■ **EXERCISE INSTRUCTIONS**
Transcribe the data below verbatim from the line with "brown semicircle: (115, 56)" to the line with "cyan semicircle: (85, 134)". Include both of those lines.

----- MATERIAL PROVIDED -----

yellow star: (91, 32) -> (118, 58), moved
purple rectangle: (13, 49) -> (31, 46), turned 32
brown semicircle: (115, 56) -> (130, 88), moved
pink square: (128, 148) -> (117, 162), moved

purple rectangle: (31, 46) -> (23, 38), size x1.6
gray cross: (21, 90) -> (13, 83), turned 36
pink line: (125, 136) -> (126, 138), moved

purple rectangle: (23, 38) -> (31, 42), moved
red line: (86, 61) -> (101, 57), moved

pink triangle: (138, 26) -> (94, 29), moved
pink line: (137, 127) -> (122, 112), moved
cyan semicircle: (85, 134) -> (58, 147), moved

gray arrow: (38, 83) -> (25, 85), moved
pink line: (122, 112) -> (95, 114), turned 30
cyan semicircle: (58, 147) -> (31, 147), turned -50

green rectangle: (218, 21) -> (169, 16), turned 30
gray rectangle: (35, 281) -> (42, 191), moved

-----
----- MATERIAL PROVIDED -----

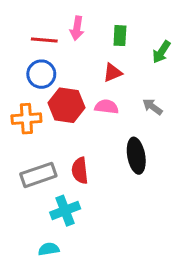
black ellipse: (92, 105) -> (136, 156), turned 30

-----

■ **PROBLEM SOLUTION**
brown semicircle: (115, 56) -> (130, 88), moved
pink square: (128, 148) -> (117, 162), moved

purple rectangle: (31, 46) -> (23, 38), size x1.6
gray cross: (21, 90) -> (13, 83), turned 36
pink line: (125, 136) -> (126, 138), moved

purple rectangle: (23, 38) -> (31, 42), moved
red line: (86, 61) -> (101, 57), moved

pink triangle: (138, 26) -> (94, 29), moved
pink line: (137, 127) -> (122, 112), moved
cyan semicircle: (85, 134) -> (58, 147), moved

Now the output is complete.